= Beginning of Section =
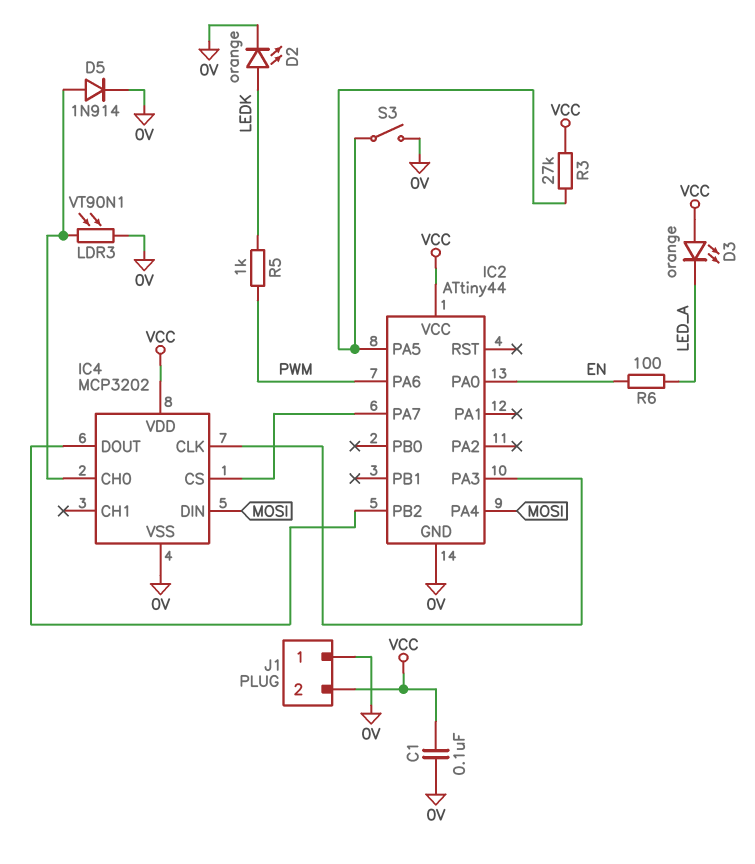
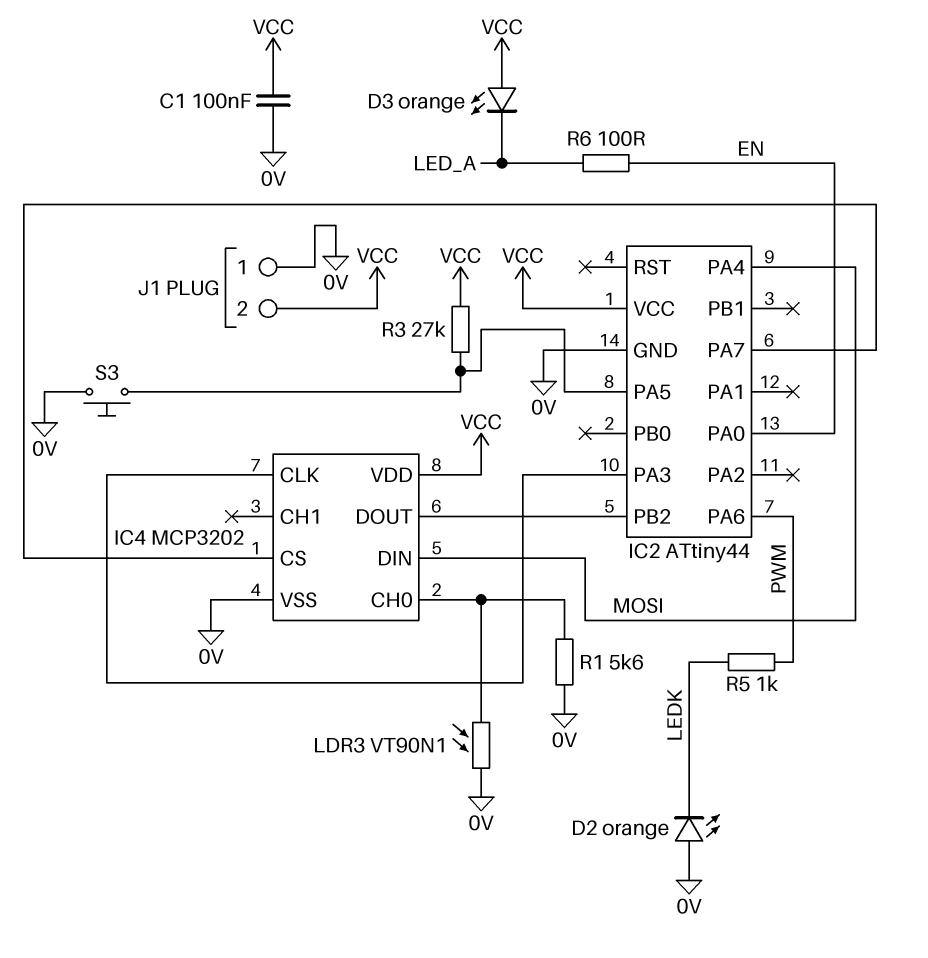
D2: LED orange (A LEDK, K 0V) -> LED orange (A 0V, K LEDK)
D5: diode 1N914 (A IC4/CH0, K 0V) -> none
R1: none -> 5.6k (0V, IC4/CH0)
S3: switch (0V, IC2/PA5) -> button (0V, IC2/PA5)

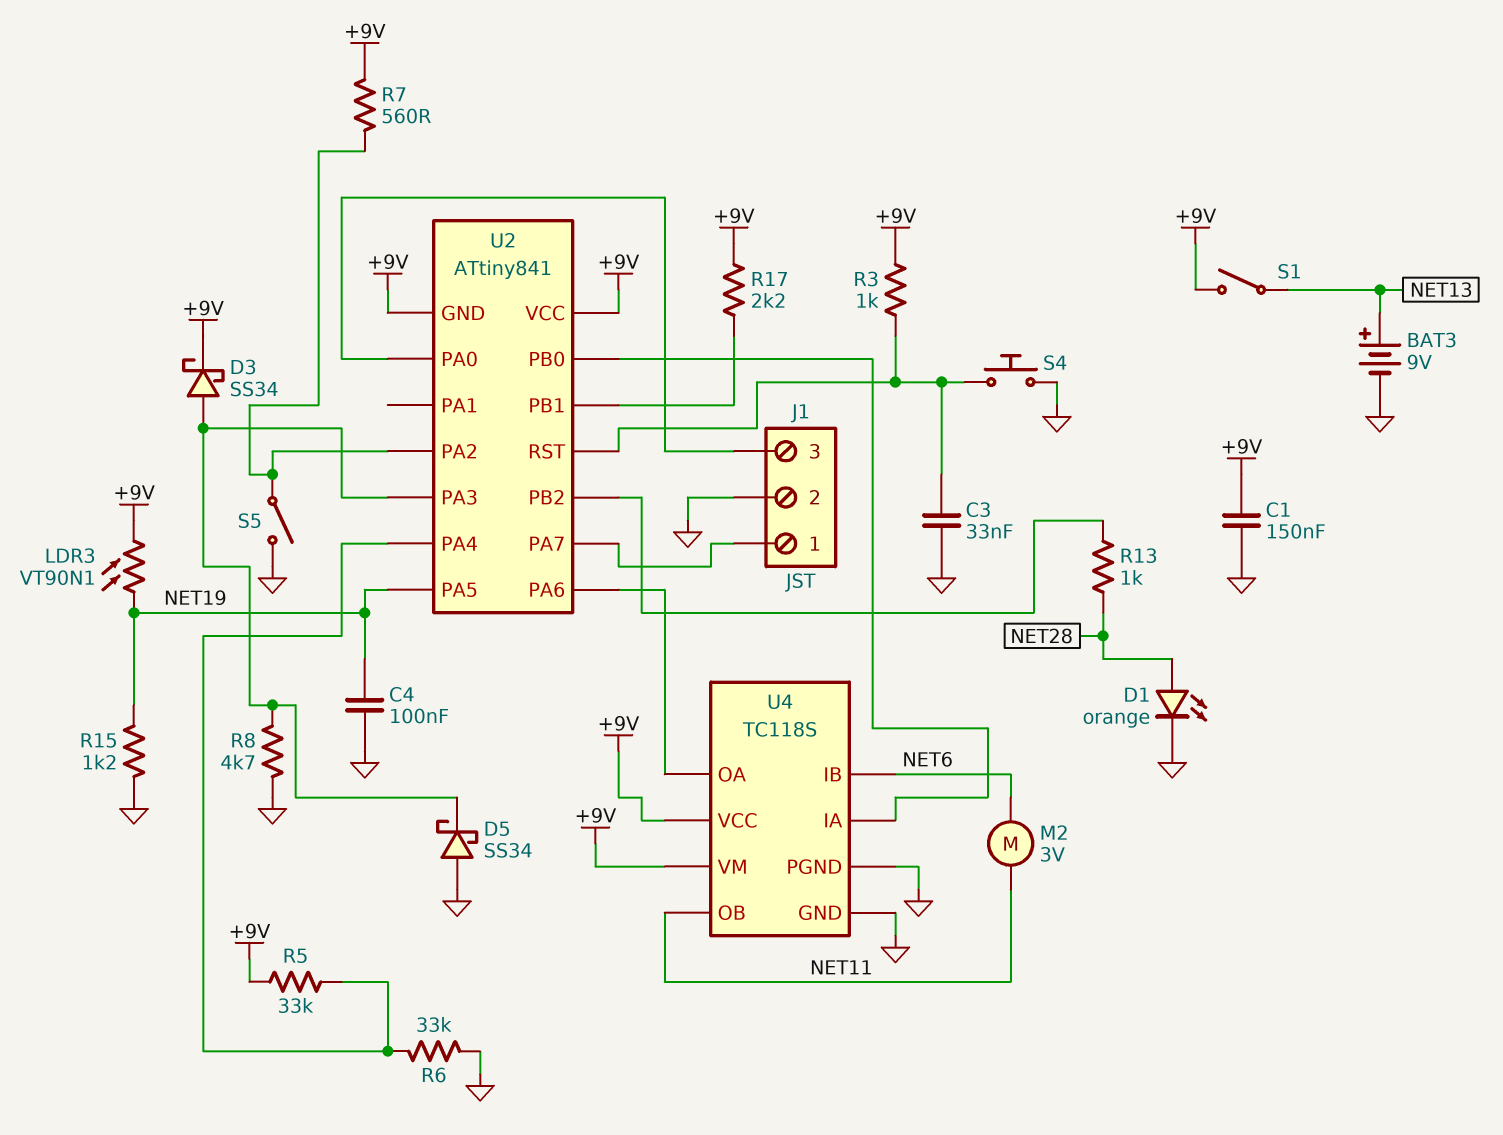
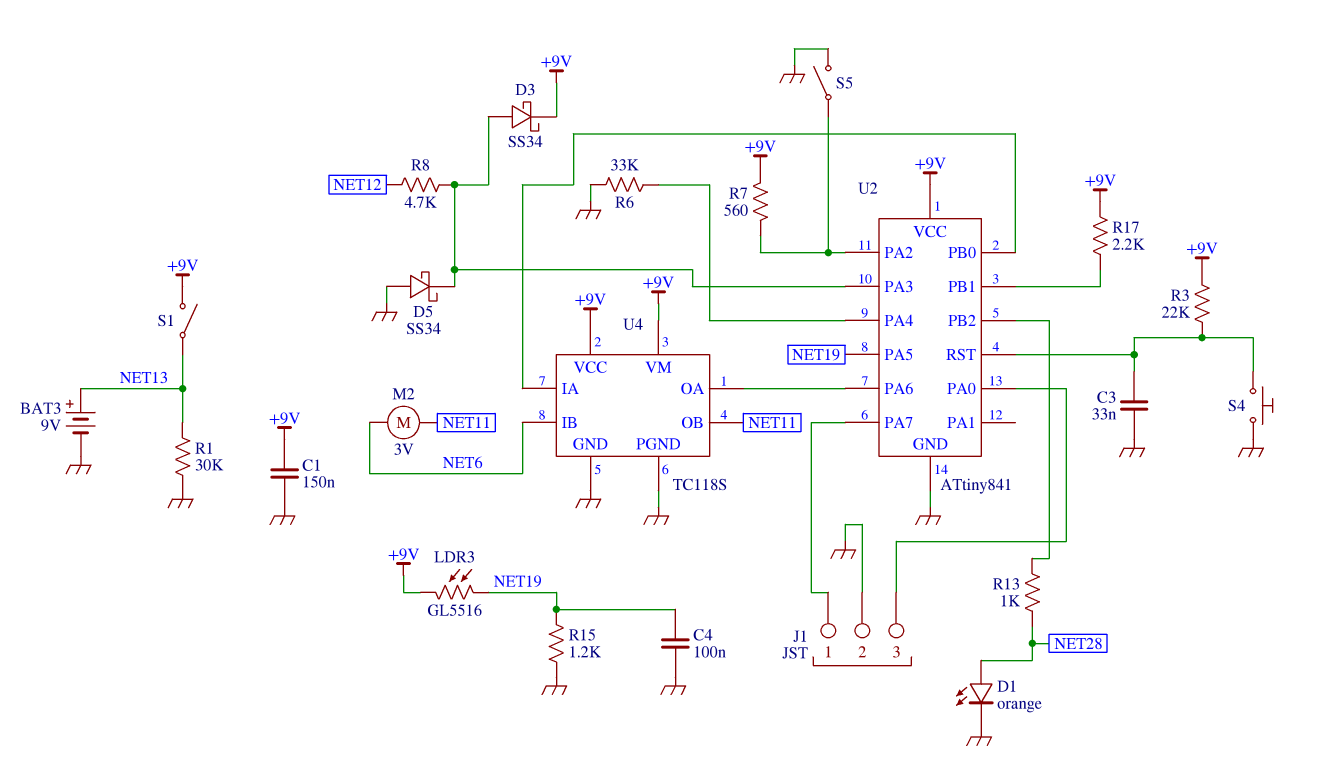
LDR3: VT90N1 (+9V, NET19) -> GL5516 (+9V, NET19)
R1: none -> 30k (GND, NET13)
R3: 1k (+9V, U2/RST) -> 22k (+9V, U2/RST)
R5: 33k (+9V, U2/PA4) -> none
R8: 4.7k (GND, U2/PA3) -> 4.7k (NET12, U2/PA3)
U2 pin GND: +9V -> GND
= End of Section =
#### Prompt:
The preceding entries are to be returned verbatim, with every picture excluded.

#### Result of the task:
D2: LED orange (A LEDK, K 0V) -> LED orange (A 0V, K LEDK)
D5: diode 1N914 (A IC4/CH0, K 0V) -> none
R1: none -> 5.6k (0V, IC4/CH0)
S3: switch (0V, IC2/PA5) -> button (0V, IC2/PA5)

LDR3: VT90N1 (+9V, NET19) -> GL5516 (+9V, NET19)
R1: none -> 30k (GND, NET13)
R3: 1k (+9V, U2/RST) -> 22k (+9V, U2/RST)
R5: 33k (+9V, U2/PA4) -> none
R8: 4.7k (GND, U2/PA3) -> 4.7k (NET12, U2/PA3)
U2 pin GND: +9V -> GND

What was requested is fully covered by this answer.